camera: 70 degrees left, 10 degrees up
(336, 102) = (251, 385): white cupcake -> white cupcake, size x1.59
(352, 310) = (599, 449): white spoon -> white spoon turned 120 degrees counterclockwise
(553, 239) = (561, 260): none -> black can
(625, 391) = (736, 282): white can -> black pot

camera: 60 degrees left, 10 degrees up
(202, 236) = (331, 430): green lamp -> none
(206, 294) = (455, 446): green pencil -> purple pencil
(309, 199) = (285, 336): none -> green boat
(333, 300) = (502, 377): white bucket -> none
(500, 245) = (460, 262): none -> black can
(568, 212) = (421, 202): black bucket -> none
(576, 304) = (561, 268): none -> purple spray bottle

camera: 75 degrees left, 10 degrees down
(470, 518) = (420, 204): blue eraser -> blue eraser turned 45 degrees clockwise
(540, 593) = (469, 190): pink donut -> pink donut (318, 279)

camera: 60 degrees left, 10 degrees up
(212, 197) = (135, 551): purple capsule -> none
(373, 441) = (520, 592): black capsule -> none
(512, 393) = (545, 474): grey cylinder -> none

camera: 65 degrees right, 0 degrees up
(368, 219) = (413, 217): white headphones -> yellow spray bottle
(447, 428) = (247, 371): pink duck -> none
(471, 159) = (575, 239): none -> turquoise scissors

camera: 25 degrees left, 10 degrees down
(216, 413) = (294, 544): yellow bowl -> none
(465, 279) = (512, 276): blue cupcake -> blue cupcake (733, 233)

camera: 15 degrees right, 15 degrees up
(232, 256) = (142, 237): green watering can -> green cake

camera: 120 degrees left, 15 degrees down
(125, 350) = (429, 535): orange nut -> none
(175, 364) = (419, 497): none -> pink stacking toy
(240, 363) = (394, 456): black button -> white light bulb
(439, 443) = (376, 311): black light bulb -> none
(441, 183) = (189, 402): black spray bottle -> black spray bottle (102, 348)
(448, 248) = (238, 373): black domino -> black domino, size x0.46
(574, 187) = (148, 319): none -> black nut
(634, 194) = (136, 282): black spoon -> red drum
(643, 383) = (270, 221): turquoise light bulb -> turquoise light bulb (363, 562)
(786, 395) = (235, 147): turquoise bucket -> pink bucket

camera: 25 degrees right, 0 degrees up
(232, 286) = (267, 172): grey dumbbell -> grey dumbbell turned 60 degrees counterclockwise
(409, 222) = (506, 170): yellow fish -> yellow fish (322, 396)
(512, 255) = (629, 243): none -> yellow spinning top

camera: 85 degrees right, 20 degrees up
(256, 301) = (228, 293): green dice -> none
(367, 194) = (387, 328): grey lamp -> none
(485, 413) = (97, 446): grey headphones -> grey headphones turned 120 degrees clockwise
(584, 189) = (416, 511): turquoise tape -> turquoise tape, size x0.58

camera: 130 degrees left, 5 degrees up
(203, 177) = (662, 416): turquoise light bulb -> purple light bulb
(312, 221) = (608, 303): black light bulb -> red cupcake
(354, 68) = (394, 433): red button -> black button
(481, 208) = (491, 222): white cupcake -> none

◆ ABOUT THIS EXERCISE ◆
Go through the records. Copy each line where "capsule" appears.

◆ RESULT OF THIS EXERCISE ◆
(212, 197) = (135, 551): purple capsule -> none
(373, 441) = (520, 592): black capsule -> none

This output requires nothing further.